• [WORK REQUIRED] From the first line below to the last, reproduce the material exactly and leave out the images.

• [PROVIDED DATA]

----------------

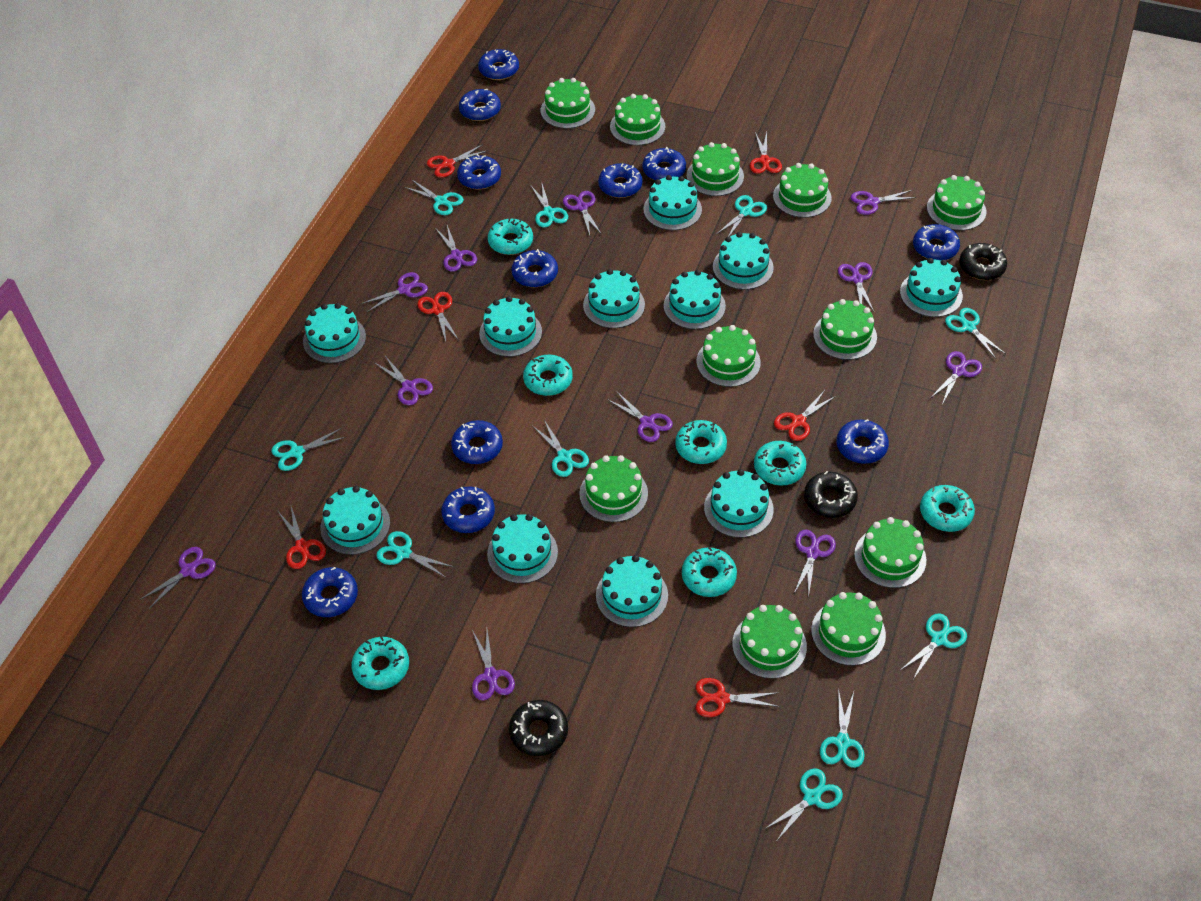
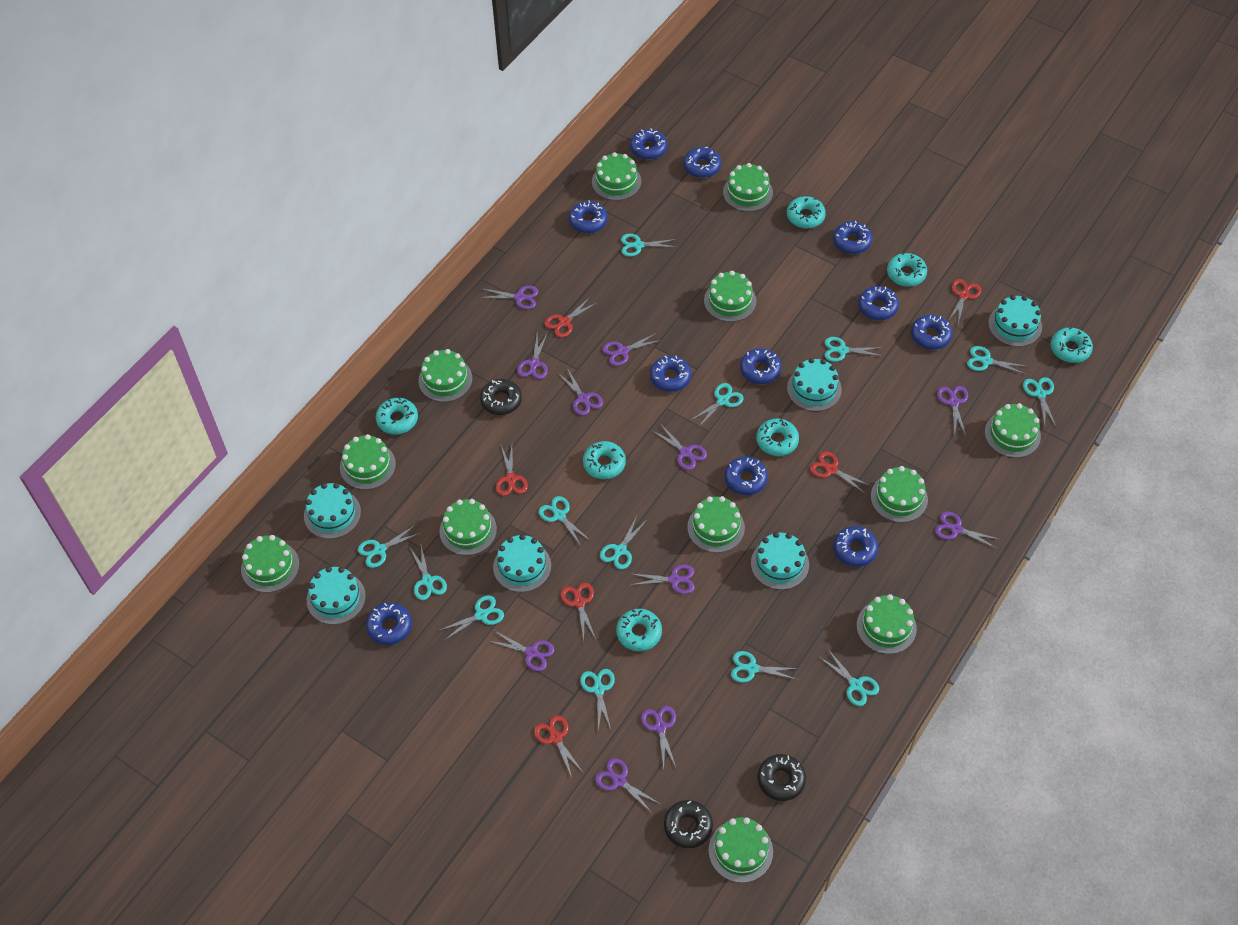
green cake: 11 -> 12
turquoise cake: 11 -> 6
turquoise scissors: 10 -> 13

----------------

• [TASK OUTPUT]
green cake: 11 -> 12
turquoise cake: 11 -> 6
turquoise scissors: 10 -> 13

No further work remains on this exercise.